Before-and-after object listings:

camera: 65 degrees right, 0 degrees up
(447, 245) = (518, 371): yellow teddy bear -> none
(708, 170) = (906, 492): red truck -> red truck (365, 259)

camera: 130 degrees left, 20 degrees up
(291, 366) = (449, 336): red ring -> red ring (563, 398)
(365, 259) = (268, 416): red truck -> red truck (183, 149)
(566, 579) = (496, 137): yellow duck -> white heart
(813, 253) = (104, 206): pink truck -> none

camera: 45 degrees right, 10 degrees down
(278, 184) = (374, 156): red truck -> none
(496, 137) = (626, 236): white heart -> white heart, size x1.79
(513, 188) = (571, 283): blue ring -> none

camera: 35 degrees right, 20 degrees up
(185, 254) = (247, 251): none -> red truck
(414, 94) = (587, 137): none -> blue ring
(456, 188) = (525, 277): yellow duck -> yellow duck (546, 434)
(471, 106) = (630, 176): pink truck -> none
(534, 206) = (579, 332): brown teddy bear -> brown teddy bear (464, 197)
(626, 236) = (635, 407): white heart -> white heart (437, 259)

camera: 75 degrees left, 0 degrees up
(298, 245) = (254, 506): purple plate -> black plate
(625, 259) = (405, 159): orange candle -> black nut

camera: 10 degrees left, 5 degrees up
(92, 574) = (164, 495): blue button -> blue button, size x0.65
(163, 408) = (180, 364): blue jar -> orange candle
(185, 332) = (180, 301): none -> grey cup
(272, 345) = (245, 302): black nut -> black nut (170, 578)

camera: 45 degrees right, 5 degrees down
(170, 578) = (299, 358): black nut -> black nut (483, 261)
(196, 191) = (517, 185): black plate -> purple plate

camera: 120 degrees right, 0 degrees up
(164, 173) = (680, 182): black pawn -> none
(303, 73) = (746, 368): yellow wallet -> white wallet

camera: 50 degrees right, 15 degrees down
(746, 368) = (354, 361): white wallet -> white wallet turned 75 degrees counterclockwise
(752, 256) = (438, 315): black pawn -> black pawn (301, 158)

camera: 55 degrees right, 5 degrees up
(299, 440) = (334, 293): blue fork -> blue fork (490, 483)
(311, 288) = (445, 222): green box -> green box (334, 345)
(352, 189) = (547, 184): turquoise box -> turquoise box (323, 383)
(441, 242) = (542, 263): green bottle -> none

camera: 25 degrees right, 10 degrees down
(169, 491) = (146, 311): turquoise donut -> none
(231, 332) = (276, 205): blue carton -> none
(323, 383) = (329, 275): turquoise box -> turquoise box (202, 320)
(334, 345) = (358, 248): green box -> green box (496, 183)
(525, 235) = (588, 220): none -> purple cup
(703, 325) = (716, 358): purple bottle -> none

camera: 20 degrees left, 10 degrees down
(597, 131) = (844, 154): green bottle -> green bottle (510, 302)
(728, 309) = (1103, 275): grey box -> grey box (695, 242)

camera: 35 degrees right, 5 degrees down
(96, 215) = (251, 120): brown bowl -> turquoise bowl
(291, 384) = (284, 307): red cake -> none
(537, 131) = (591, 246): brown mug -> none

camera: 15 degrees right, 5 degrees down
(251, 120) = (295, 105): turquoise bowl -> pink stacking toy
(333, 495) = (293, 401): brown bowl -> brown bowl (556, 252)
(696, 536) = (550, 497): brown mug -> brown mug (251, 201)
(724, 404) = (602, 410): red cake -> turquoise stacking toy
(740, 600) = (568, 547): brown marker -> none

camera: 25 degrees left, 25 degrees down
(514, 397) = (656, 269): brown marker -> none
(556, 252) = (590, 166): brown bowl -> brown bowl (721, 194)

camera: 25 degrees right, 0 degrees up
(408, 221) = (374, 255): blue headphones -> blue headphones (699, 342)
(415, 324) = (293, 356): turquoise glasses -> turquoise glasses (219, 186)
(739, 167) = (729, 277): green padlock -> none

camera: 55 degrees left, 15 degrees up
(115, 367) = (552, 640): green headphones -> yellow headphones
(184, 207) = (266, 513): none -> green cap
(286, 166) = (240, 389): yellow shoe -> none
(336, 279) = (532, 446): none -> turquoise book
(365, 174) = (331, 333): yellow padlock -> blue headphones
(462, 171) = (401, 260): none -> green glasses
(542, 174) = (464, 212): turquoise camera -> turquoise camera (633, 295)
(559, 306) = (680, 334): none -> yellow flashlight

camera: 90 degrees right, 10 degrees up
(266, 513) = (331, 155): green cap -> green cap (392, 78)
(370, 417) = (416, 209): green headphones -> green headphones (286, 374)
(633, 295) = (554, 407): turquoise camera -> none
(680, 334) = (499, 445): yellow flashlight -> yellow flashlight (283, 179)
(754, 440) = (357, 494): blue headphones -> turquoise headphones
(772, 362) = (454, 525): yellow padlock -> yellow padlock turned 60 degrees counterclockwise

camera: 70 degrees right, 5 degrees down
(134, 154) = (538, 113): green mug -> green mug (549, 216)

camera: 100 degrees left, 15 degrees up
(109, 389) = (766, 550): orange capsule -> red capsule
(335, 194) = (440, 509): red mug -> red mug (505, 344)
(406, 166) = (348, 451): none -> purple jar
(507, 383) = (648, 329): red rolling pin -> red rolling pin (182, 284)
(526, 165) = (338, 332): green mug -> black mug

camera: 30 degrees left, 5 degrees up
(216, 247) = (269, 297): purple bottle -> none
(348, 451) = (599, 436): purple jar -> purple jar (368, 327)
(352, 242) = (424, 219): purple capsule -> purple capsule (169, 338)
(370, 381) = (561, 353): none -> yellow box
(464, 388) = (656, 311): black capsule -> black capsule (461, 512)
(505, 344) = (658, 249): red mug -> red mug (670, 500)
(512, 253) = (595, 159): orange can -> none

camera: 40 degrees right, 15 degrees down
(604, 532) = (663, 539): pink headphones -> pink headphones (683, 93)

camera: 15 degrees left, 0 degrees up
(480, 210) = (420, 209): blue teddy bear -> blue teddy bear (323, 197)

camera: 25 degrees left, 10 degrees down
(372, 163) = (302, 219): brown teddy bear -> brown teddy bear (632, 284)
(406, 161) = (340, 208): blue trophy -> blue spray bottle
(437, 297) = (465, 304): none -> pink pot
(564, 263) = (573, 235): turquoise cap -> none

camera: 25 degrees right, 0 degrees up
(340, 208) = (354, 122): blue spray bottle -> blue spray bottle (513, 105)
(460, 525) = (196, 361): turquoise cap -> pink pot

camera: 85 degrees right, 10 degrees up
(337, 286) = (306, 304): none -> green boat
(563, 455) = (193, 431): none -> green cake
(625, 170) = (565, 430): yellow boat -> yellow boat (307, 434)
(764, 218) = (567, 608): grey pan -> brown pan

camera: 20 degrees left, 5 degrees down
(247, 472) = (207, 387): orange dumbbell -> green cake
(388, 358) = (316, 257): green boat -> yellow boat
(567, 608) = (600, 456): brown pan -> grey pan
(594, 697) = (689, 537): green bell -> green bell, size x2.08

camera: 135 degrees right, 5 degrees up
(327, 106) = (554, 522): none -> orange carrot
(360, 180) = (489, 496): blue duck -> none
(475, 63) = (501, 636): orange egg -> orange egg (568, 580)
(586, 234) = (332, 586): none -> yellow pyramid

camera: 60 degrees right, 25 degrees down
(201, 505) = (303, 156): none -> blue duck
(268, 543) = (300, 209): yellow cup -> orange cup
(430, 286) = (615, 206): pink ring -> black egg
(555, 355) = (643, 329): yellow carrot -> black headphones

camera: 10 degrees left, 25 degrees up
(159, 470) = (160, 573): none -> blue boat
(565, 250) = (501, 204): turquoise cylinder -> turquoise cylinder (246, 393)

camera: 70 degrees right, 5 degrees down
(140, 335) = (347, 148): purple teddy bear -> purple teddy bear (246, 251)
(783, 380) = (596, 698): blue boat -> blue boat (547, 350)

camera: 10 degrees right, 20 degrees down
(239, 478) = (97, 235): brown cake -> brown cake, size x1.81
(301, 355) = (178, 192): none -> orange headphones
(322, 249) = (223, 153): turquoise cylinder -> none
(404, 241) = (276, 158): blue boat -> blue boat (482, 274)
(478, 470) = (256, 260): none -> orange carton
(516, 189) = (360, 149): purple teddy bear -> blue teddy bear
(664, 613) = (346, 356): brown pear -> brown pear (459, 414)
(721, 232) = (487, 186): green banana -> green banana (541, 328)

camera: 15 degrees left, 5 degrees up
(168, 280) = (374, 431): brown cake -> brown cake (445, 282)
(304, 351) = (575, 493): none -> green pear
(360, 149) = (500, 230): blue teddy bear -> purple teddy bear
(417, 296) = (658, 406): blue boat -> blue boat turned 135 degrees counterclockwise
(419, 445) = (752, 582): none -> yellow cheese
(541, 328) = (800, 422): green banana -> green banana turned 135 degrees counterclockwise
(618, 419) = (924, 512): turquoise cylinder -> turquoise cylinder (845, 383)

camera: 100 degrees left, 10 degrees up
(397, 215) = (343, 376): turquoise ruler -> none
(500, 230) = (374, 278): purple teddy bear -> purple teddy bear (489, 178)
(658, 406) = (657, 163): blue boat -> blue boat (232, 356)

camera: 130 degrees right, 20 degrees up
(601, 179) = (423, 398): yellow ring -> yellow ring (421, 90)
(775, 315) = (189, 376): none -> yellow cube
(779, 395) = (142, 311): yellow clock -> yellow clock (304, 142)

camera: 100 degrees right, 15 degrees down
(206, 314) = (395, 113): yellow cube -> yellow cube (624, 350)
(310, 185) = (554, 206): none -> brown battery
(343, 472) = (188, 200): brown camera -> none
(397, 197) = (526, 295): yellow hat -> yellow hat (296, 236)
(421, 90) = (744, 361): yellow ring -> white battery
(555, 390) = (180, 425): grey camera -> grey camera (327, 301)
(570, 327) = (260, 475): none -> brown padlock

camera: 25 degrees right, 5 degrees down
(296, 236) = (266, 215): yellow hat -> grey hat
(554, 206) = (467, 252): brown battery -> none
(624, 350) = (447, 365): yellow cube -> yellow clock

Activity: In the entries above, one line contains "(335, 194) = (440, 509): red" and another contains "(372, 163) = (302, 219): brown". Reproduce exactly those two lines and the lines between them, nothing else.

Response to this task:
(335, 194) = (440, 509): red mug -> red mug (505, 344)
(406, 166) = (348, 451): none -> purple jar
(507, 383) = (648, 329): red rolling pin -> red rolling pin (182, 284)
(526, 165) = (338, 332): green mug -> black mug

camera: 30 degrees left, 5 degrees up
(216, 247) = (269, 297): purple bottle -> none
(348, 451) = (599, 436): purple jar -> purple jar (368, 327)
(352, 242) = (424, 219): purple capsule -> purple capsule (169, 338)
(370, 381) = (561, 353): none -> yellow box
(464, 388) = (656, 311): black capsule -> black capsule (461, 512)
(505, 344) = (658, 249): red mug -> red mug (670, 500)
(512, 253) = (595, 159): orange can -> none

camera: 40 degrees right, 15 degrees down
(604, 532) = (663, 539): pink headphones -> pink headphones (683, 93)

camera: 15 degrees left, 0 degrees up
(480, 210) = (420, 209): blue teddy bear -> blue teddy bear (323, 197)

camera: 25 degrees left, 10 degrees down
(372, 163) = (302, 219): brown teddy bear -> brown teddy bear (632, 284)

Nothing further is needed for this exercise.